[Change detection data]
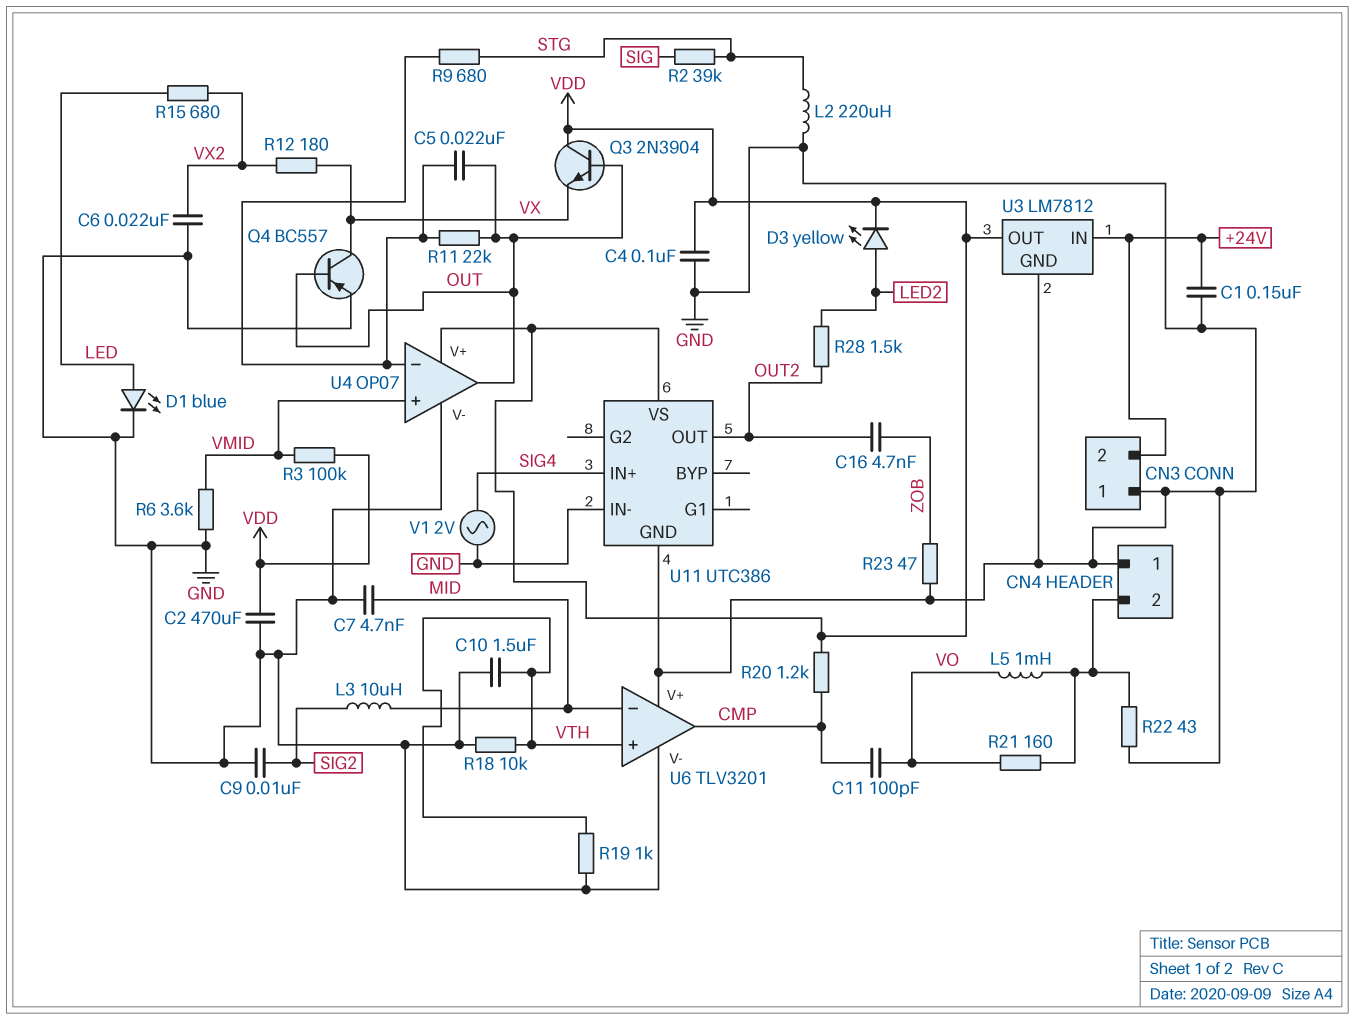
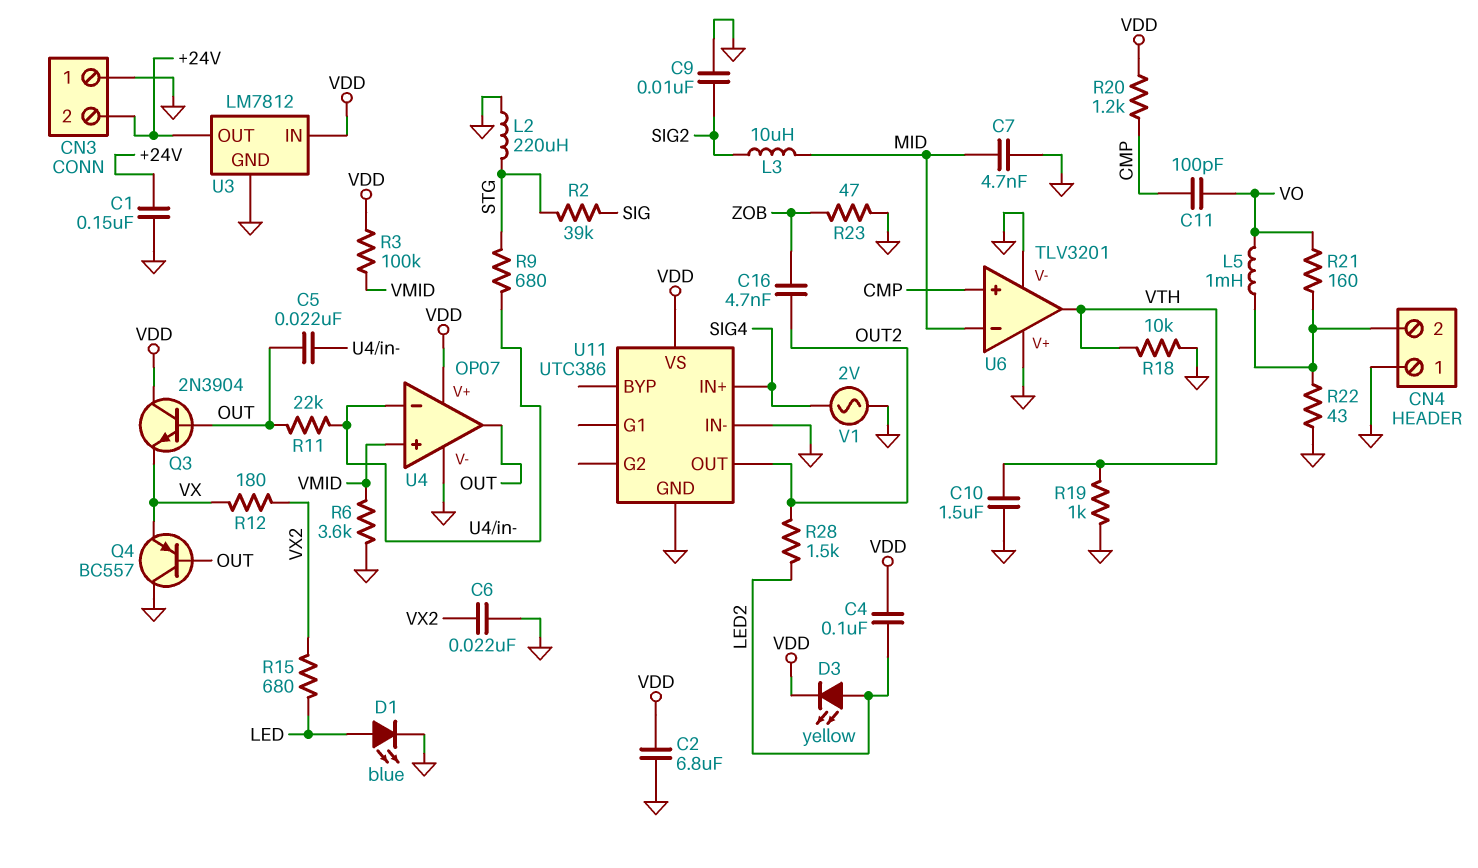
C2: 470uF (GND, VDD) -> 6.8uF (GND, VDD)
C4: 100nF (GND, VDD) -> 100nF (LED2, VDD)
Q4: PNP BC557 (B OUT, C VX, E GND) -> PNP BC557 (B OUT, C GND, E VX)
U3 pin IN: +24V -> VDD
U3 pin OUT: VDD -> +24V
U6 pin in+: VTH -> CMP
U6 pin out: CMP -> VTH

What you should do: Omitting the images, transcribe every record exactly.

Reply:
C2: 470uF (GND, VDD) -> 6.8uF (GND, VDD)
C4: 100nF (GND, VDD) -> 100nF (LED2, VDD)
Q4: PNP BC557 (B OUT, C VX, E GND) -> PNP BC557 (B OUT, C GND, E VX)
U3 pin IN: +24V -> VDD
U3 pin OUT: VDD -> +24V
U6 pin in+: VTH -> CMP
U6 pin out: CMP -> VTH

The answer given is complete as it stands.